Given task
Transcribe every line of the material below word for word, leaving out the pictures.

Exercise materials
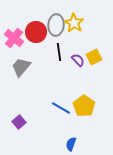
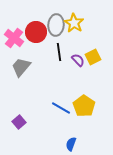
yellow square: moved 1 px left
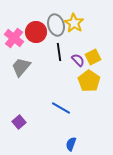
gray ellipse: rotated 20 degrees counterclockwise
yellow pentagon: moved 5 px right, 25 px up
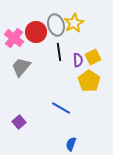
yellow star: rotated 12 degrees clockwise
purple semicircle: rotated 40 degrees clockwise
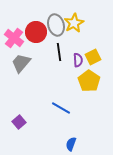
gray trapezoid: moved 4 px up
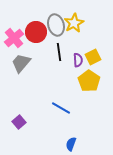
pink cross: rotated 12 degrees clockwise
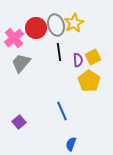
red circle: moved 4 px up
blue line: moved 1 px right, 3 px down; rotated 36 degrees clockwise
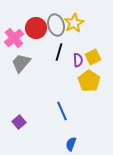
black line: rotated 24 degrees clockwise
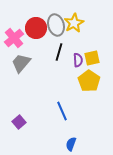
yellow square: moved 1 px left, 1 px down; rotated 14 degrees clockwise
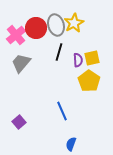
pink cross: moved 2 px right, 3 px up
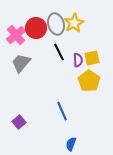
gray ellipse: moved 1 px up
black line: rotated 42 degrees counterclockwise
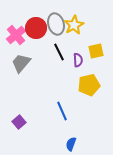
yellow star: moved 2 px down
yellow square: moved 4 px right, 7 px up
yellow pentagon: moved 4 px down; rotated 25 degrees clockwise
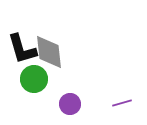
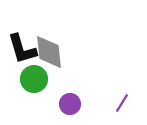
purple line: rotated 42 degrees counterclockwise
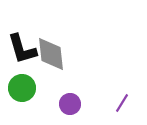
gray diamond: moved 2 px right, 2 px down
green circle: moved 12 px left, 9 px down
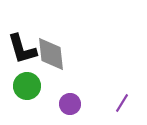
green circle: moved 5 px right, 2 px up
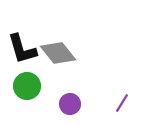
gray diamond: moved 7 px right, 1 px up; rotated 33 degrees counterclockwise
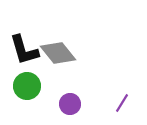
black L-shape: moved 2 px right, 1 px down
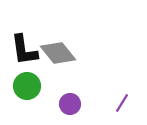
black L-shape: rotated 8 degrees clockwise
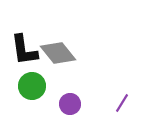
green circle: moved 5 px right
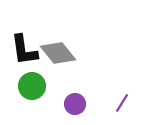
purple circle: moved 5 px right
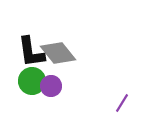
black L-shape: moved 7 px right, 2 px down
green circle: moved 5 px up
purple circle: moved 24 px left, 18 px up
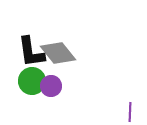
purple line: moved 8 px right, 9 px down; rotated 30 degrees counterclockwise
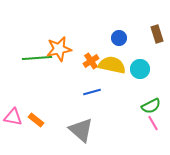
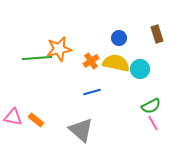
yellow semicircle: moved 4 px right, 2 px up
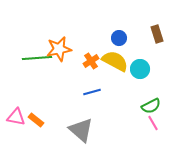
yellow semicircle: moved 1 px left, 2 px up; rotated 16 degrees clockwise
pink triangle: moved 3 px right
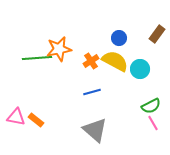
brown rectangle: rotated 54 degrees clockwise
gray triangle: moved 14 px right
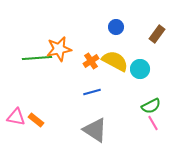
blue circle: moved 3 px left, 11 px up
gray triangle: rotated 8 degrees counterclockwise
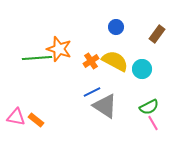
orange star: rotated 30 degrees clockwise
cyan circle: moved 2 px right
blue line: rotated 12 degrees counterclockwise
green semicircle: moved 2 px left, 1 px down
gray triangle: moved 10 px right, 24 px up
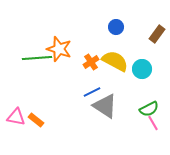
orange cross: moved 1 px down
green semicircle: moved 2 px down
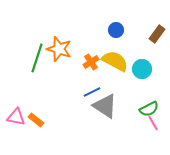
blue circle: moved 3 px down
green line: rotated 68 degrees counterclockwise
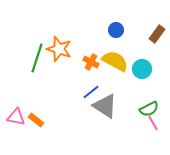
orange cross: rotated 28 degrees counterclockwise
blue line: moved 1 px left; rotated 12 degrees counterclockwise
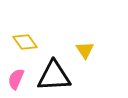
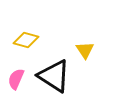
yellow diamond: moved 1 px right, 2 px up; rotated 40 degrees counterclockwise
black triangle: rotated 36 degrees clockwise
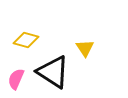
yellow triangle: moved 2 px up
black triangle: moved 1 px left, 4 px up
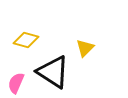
yellow triangle: rotated 18 degrees clockwise
pink semicircle: moved 4 px down
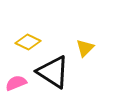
yellow diamond: moved 2 px right, 2 px down; rotated 10 degrees clockwise
pink semicircle: rotated 45 degrees clockwise
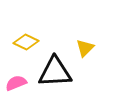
yellow diamond: moved 2 px left
black triangle: moved 2 px right; rotated 36 degrees counterclockwise
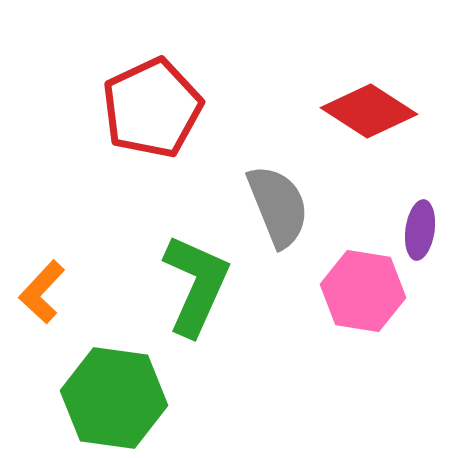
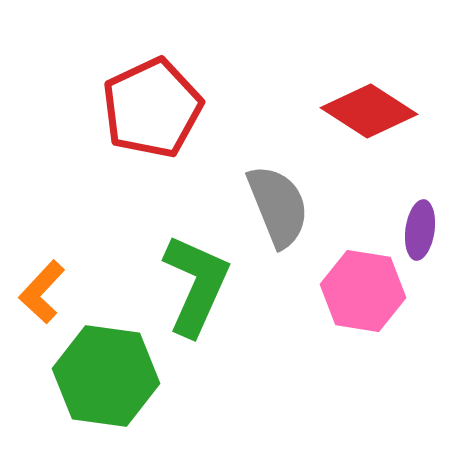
green hexagon: moved 8 px left, 22 px up
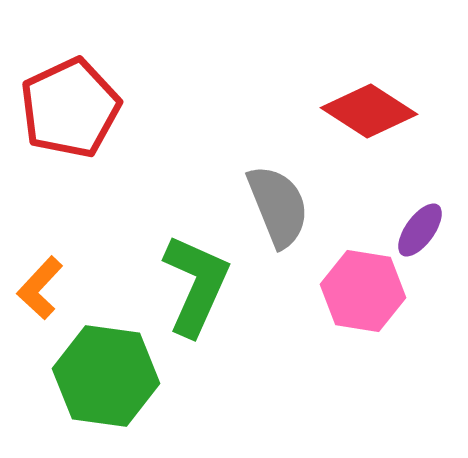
red pentagon: moved 82 px left
purple ellipse: rotated 28 degrees clockwise
orange L-shape: moved 2 px left, 4 px up
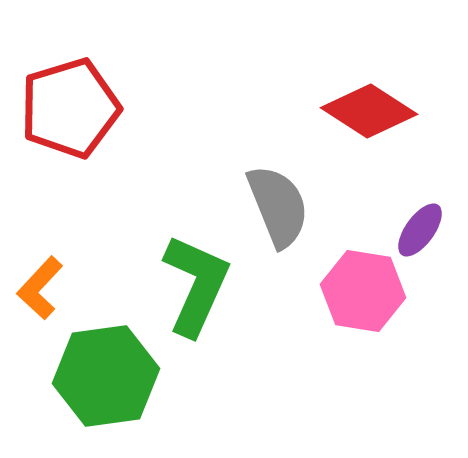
red pentagon: rotated 8 degrees clockwise
green hexagon: rotated 16 degrees counterclockwise
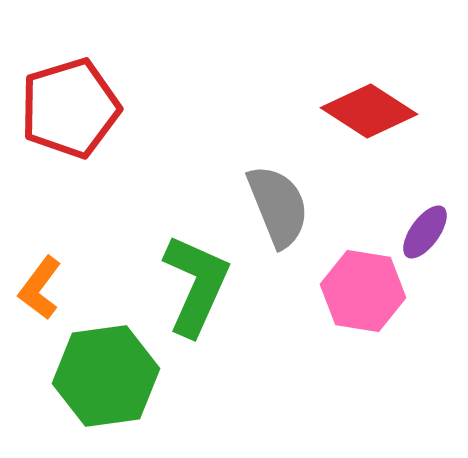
purple ellipse: moved 5 px right, 2 px down
orange L-shape: rotated 6 degrees counterclockwise
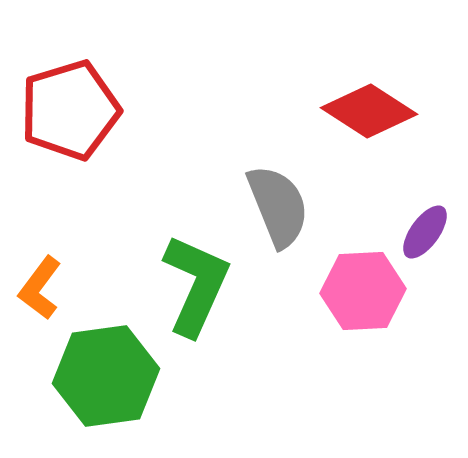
red pentagon: moved 2 px down
pink hexagon: rotated 12 degrees counterclockwise
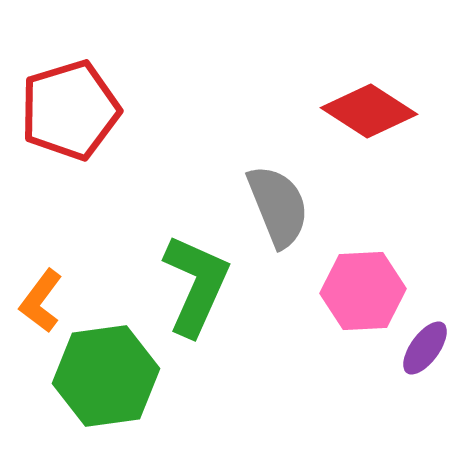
purple ellipse: moved 116 px down
orange L-shape: moved 1 px right, 13 px down
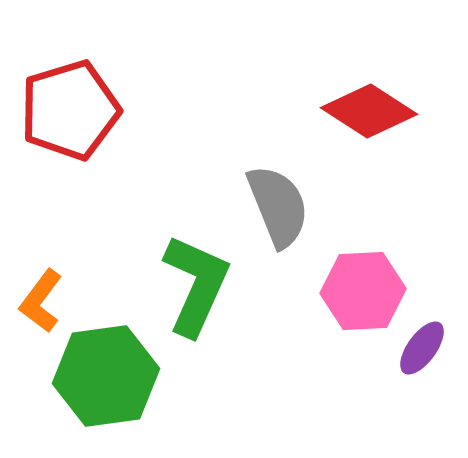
purple ellipse: moved 3 px left
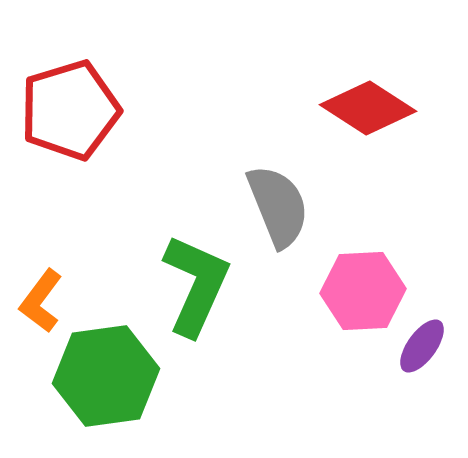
red diamond: moved 1 px left, 3 px up
purple ellipse: moved 2 px up
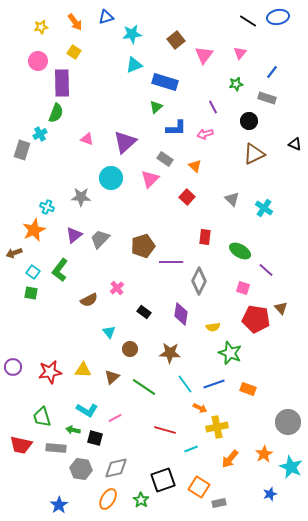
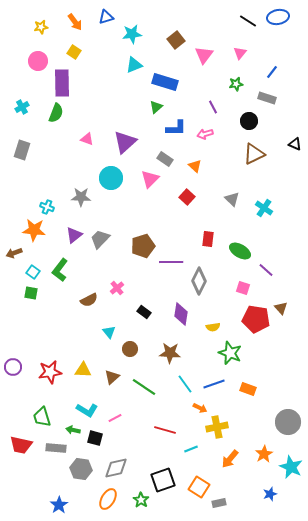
cyan cross at (40, 134): moved 18 px left, 27 px up
orange star at (34, 230): rotated 30 degrees clockwise
red rectangle at (205, 237): moved 3 px right, 2 px down
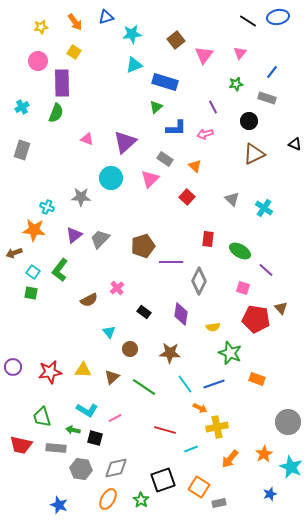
orange rectangle at (248, 389): moved 9 px right, 10 px up
blue star at (59, 505): rotated 18 degrees counterclockwise
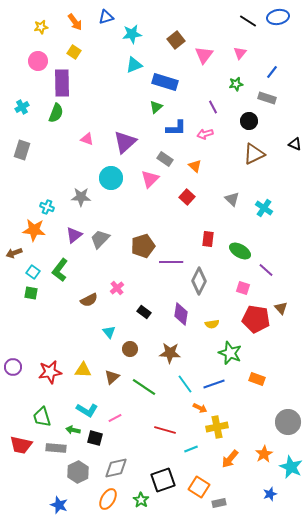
yellow semicircle at (213, 327): moved 1 px left, 3 px up
gray hexagon at (81, 469): moved 3 px left, 3 px down; rotated 25 degrees clockwise
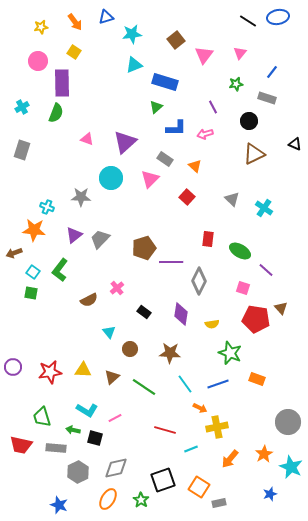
brown pentagon at (143, 246): moved 1 px right, 2 px down
blue line at (214, 384): moved 4 px right
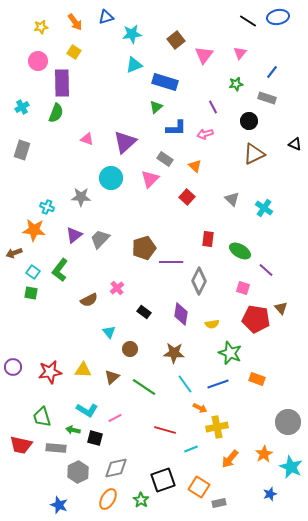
brown star at (170, 353): moved 4 px right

Written reply
yellow square: moved 1 px left
gray ellipse: rotated 20 degrees counterclockwise
yellow pentagon: moved 5 px right, 25 px up
yellow star: rotated 12 degrees clockwise
purple semicircle: rotated 40 degrees clockwise
gray trapezoid: moved 4 px up
pink cross: rotated 12 degrees clockwise
red circle: moved 4 px up
blue line: moved 1 px right, 3 px down; rotated 36 degrees clockwise
black line: rotated 24 degrees clockwise
yellow square: moved 1 px left, 1 px down; rotated 14 degrees clockwise
pink cross: moved 2 px right, 3 px up
gray ellipse: moved 1 px up
black line: rotated 42 degrees counterclockwise
yellow star: moved 2 px down
yellow square: moved 4 px right, 7 px up
yellow pentagon: moved 4 px down; rotated 25 degrees clockwise
purple line: rotated 42 degrees counterclockwise
gray diamond: moved 2 px right, 2 px down
green circle: moved 12 px left, 9 px down
green circle: moved 5 px right, 2 px up
gray diamond: moved 7 px right, 1 px up; rotated 33 degrees counterclockwise
black L-shape: moved 2 px right, 1 px down
black L-shape: rotated 8 degrees clockwise
green circle: moved 5 px right
purple circle: moved 5 px right
black L-shape: moved 7 px right, 2 px down
green circle: moved 5 px up
purple circle: moved 24 px left, 18 px up
purple line: moved 8 px right, 9 px down; rotated 30 degrees counterclockwise
yellow semicircle: moved 4 px right, 2 px up
yellow semicircle: moved 1 px left, 2 px up; rotated 16 degrees clockwise
pink triangle: moved 3 px right
brown rectangle: rotated 54 degrees clockwise
gray triangle: moved 14 px right
blue circle: moved 3 px left, 11 px up
gray triangle: rotated 8 degrees counterclockwise
orange star: rotated 30 degrees clockwise
cyan circle: moved 2 px right
blue line: rotated 12 degrees counterclockwise
green semicircle: moved 2 px left, 1 px down
gray triangle: moved 10 px right, 24 px up
orange cross: moved 1 px down
green semicircle: moved 2 px down
blue circle: moved 3 px down
green line: rotated 68 degrees counterclockwise
orange cross: rotated 28 degrees counterclockwise
blue line: moved 1 px left; rotated 12 degrees counterclockwise
yellow diamond: moved 1 px right, 2 px up; rotated 40 degrees counterclockwise
black triangle: rotated 36 degrees clockwise
yellow triangle: moved 2 px up
black triangle: moved 1 px left, 4 px up
yellow triangle: rotated 18 degrees clockwise
pink semicircle: moved 4 px down
yellow diamond: moved 2 px right, 2 px down; rotated 10 degrees clockwise
pink semicircle: rotated 45 degrees clockwise
yellow diamond: moved 2 px left
black triangle: moved 2 px right; rotated 36 degrees counterclockwise
green hexagon: moved 8 px left, 22 px up
red pentagon: moved 82 px left
purple ellipse: rotated 28 degrees clockwise
orange L-shape: moved 2 px left, 4 px up
red pentagon: rotated 8 degrees clockwise
green hexagon: rotated 16 degrees counterclockwise
purple ellipse: moved 5 px right, 2 px down
orange L-shape: rotated 6 degrees counterclockwise
red pentagon: moved 2 px down
pink hexagon: rotated 12 degrees counterclockwise
purple ellipse: moved 116 px down
orange L-shape: moved 1 px right, 13 px down
purple ellipse: moved 3 px left
red diamond: moved 1 px left, 3 px up
purple ellipse: moved 2 px up
cyan cross at (40, 134): moved 18 px left, 27 px up
orange star at (34, 230): rotated 30 degrees clockwise
red rectangle at (205, 237): moved 3 px right, 2 px down
orange rectangle at (248, 389): moved 9 px right, 10 px up
blue star at (59, 505): rotated 18 degrees counterclockwise
yellow semicircle at (213, 327): moved 1 px left, 3 px up
gray hexagon at (81, 469): moved 3 px left, 3 px down; rotated 25 degrees clockwise
brown pentagon at (143, 246): moved 1 px right, 2 px down
blue line at (214, 384): moved 4 px right
brown star at (170, 353): moved 4 px right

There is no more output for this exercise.